(Version difference data)
:::::
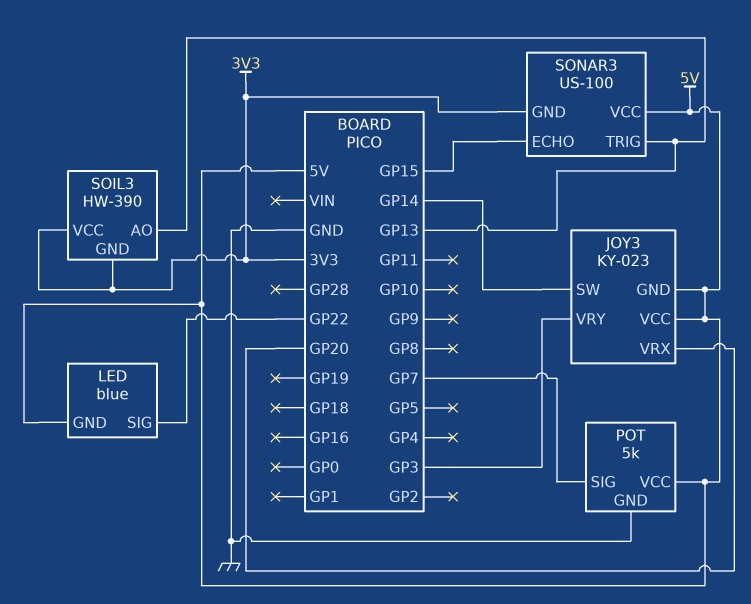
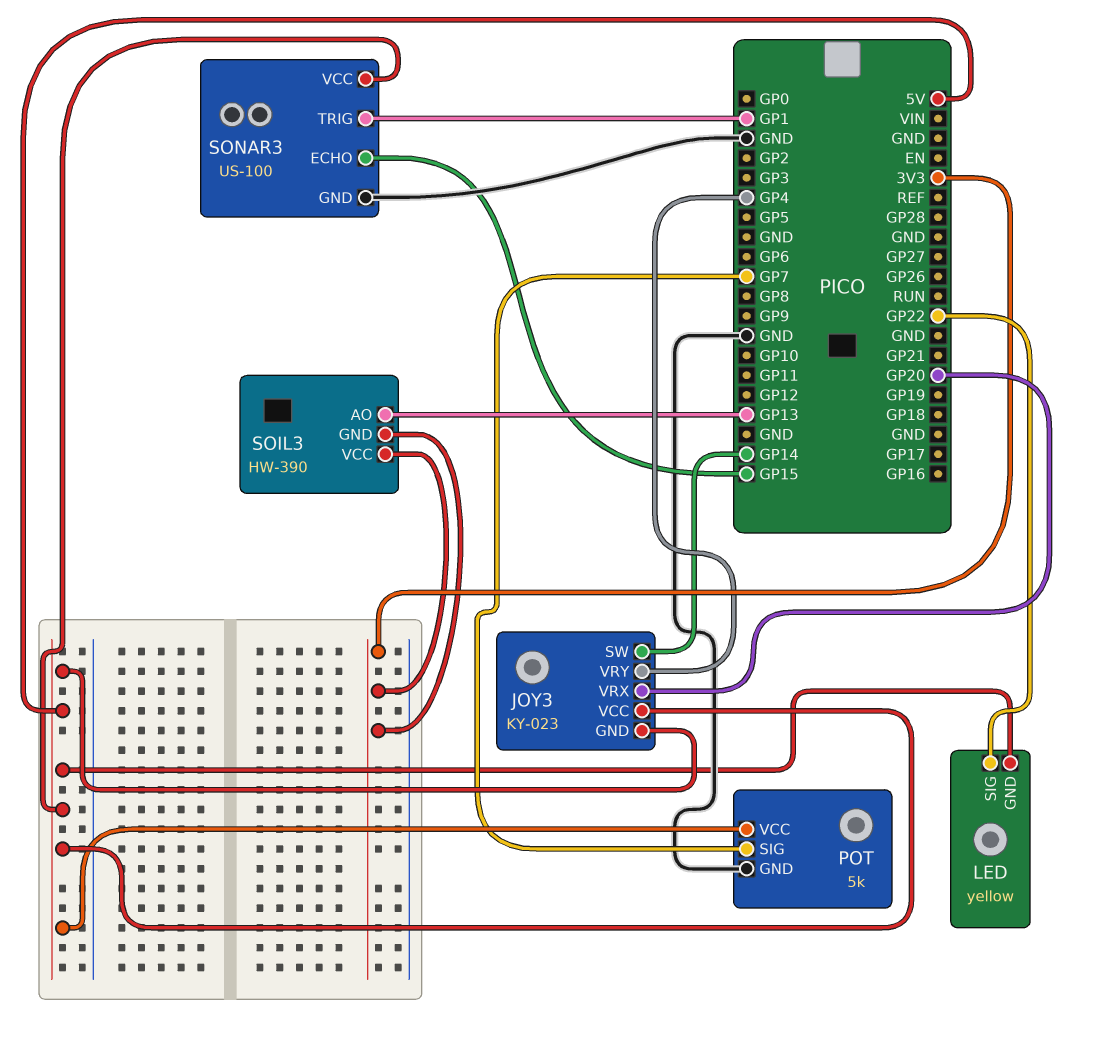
JOY3 pin VRY: GP3 -> GP4
LED: blue -> yellow
SONAR3 pin GND: 3V3 -> GND
SONAR3 pin TRIG: GP13 -> GP1

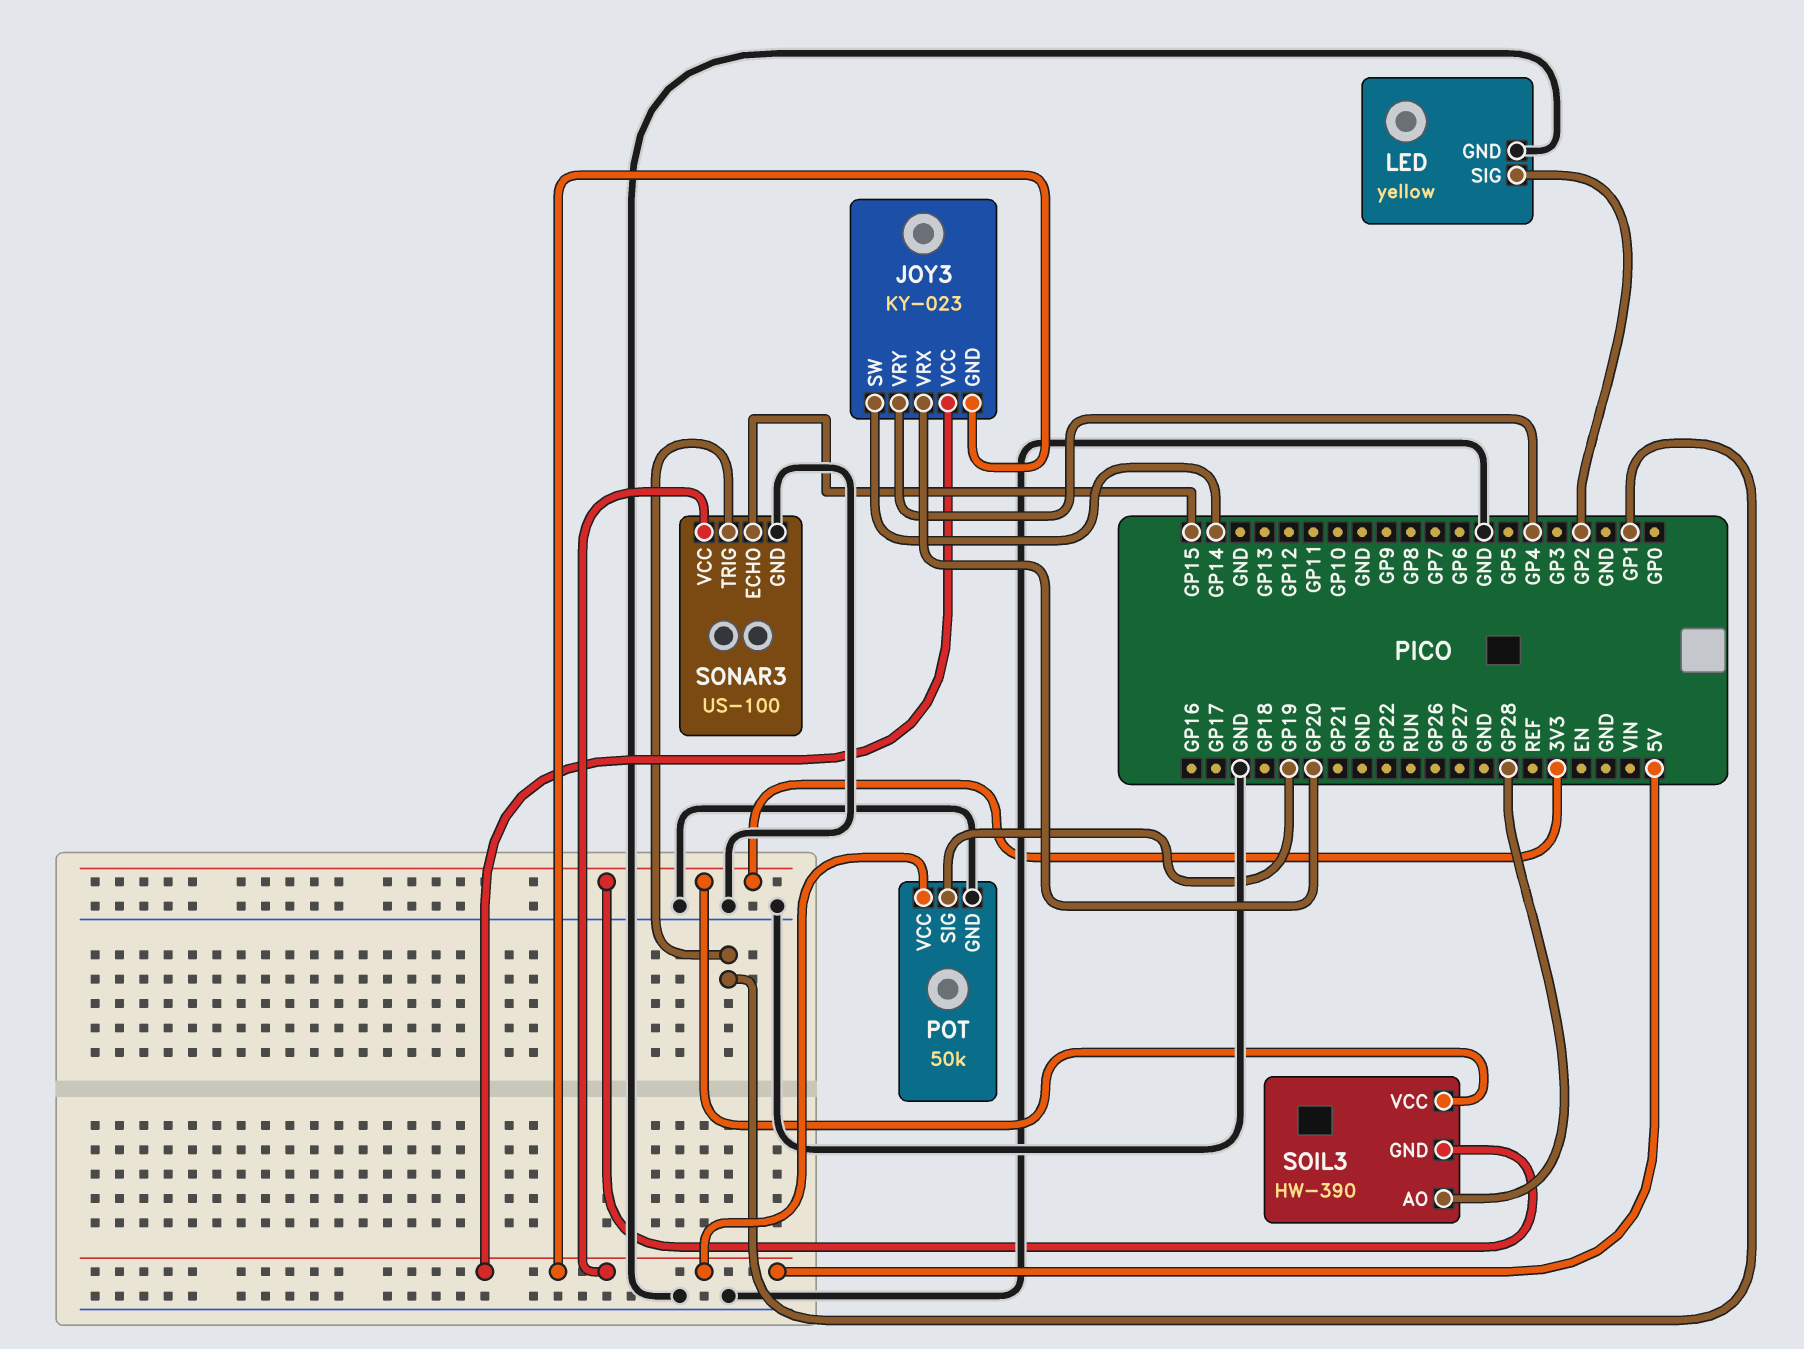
LED pin GND: 5V -> GND
LED pin SIG: GP22 -> GP2
POT: 5k -> 50k
POT pin SIG: GP7 -> GP19
SOIL3 pin AO: GP13 -> GP28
:::::
• _Action item_
Repeat exactly, and only, the lines from the line containing "LED pin GND: 5V -> GND" through the last line of the records above, both included.

• _Your solution_
LED pin GND: 5V -> GND
LED pin SIG: GP22 -> GP2
POT: 5k -> 50k
POT pin SIG: GP7 -> GP19
SOIL3 pin AO: GP13 -> GP28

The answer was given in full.